*** Opening Records provided ***

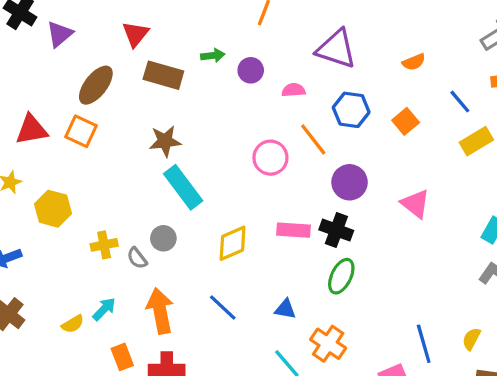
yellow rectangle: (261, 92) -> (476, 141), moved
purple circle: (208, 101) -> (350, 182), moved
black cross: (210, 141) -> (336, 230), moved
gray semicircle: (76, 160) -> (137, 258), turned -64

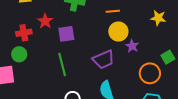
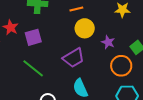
purple star: (132, 46) -> (108, 42), moved
green line: (62, 65) -> (33, 68), turned -30

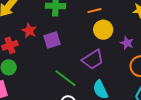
green line: (33, 68) -> (65, 78), moved

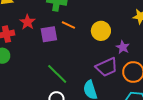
orange line: (94, 11) -> (68, 25), moved, turned 32
purple trapezoid: (93, 60) -> (107, 67), moved

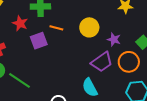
red star: (27, 22) -> (20, 23), moved
green line: (57, 74) -> (19, 80), moved

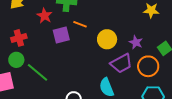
yellow circle: (89, 27) -> (107, 39), moved

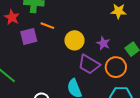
purple trapezoid: (121, 63) -> (89, 64), turned 60

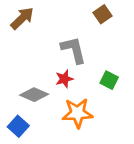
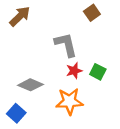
red star: (64, 79) -> (74, 71), moved

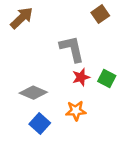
orange star: (69, 101) -> (76, 111), size x0.7
blue square: (16, 113) -> (40, 124), moved

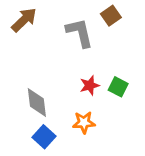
gray L-shape: (72, 49) -> (80, 33), moved
gray diamond: (33, 93) -> (37, 103), turned 60

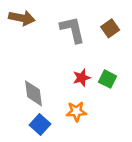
brown square: (111, 16) -> (110, 28), moved
brown arrow: (24, 20) -> (22, 18), turned 55

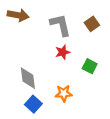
red star: (82, 78) -> (63, 52), moved

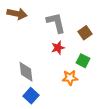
brown square: (92, 24) -> (85, 33), moved
orange star: (64, 93) -> (70, 78), moved

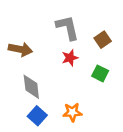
brown arrow: (17, 14) -> (20, 49), moved
orange star: (70, 78) -> (72, 112), moved

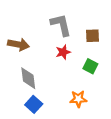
brown square: (103, 40) -> (93, 36), turned 32
orange star: (72, 112) -> (78, 99), moved

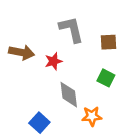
red star: (63, 52) -> (53, 61), moved
gray diamond: (28, 78) -> (69, 95), moved

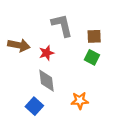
green square: (106, 78) -> (92, 57), moved
gray diamond: (69, 95) -> (47, 81), moved

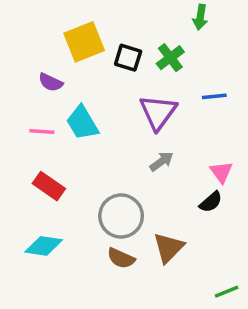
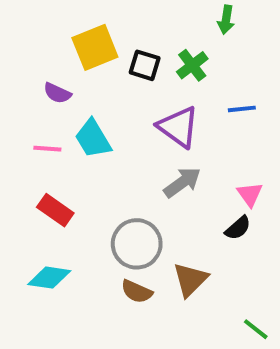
purple triangle: (158, 112) -> (178, 127), turned -30
gray arrow: (162, 161) -> (182, 182), size x1.4
green line: (227, 292) -> (256, 329), turned 60

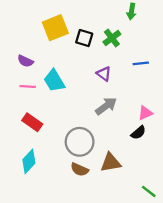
purple semicircle: (57, 93) -> (25, 61), moved
purple triangle: (178, 127) -> (104, 74), size x0.6
pink triangle: (250, 194) -> (145, 113), turned 42
cyan diamond: (49, 278) -> (29, 161), turned -55
brown triangle: (190, 280) -> (111, 163), turned 35

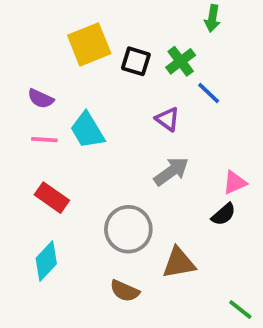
blue line: (141, 63) -> (209, 93), moved, turned 49
brown semicircle: (80, 169) -> (125, 291), moved

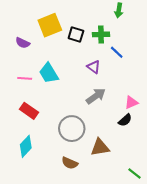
green cross: (181, 61) -> (101, 34), turned 35
purple semicircle: (41, 99) -> (23, 43), moved

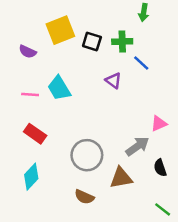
gray arrow: (96, 96) -> (137, 146), moved
black semicircle: (125, 120) -> (160, 168), moved, turned 112

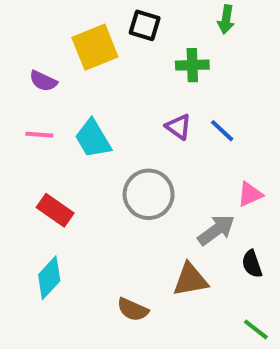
black square: (92, 42) -> (145, 25), moved
blue line: (141, 63) -> (222, 131), moved
pink line: (30, 95) -> (39, 135), moved
gray circle: (87, 155) -> (149, 194), moved

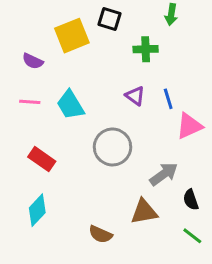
blue line: (222, 131) -> (168, 99), turned 30
pink triangle: (250, 194) -> (189, 126), moved, size x1.4
green line: (256, 329) -> (192, 236), moved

*** Closing Records provided ***

**Work to be completed:**
Across the records above, return every line that contains the word "blue".

**Solution below:**
blue square: (16, 113) -> (40, 124), moved
blue line: (141, 63) -> (209, 93), moved, turned 49
blue line: (141, 63) -> (222, 131), moved
blue line: (222, 131) -> (168, 99), turned 30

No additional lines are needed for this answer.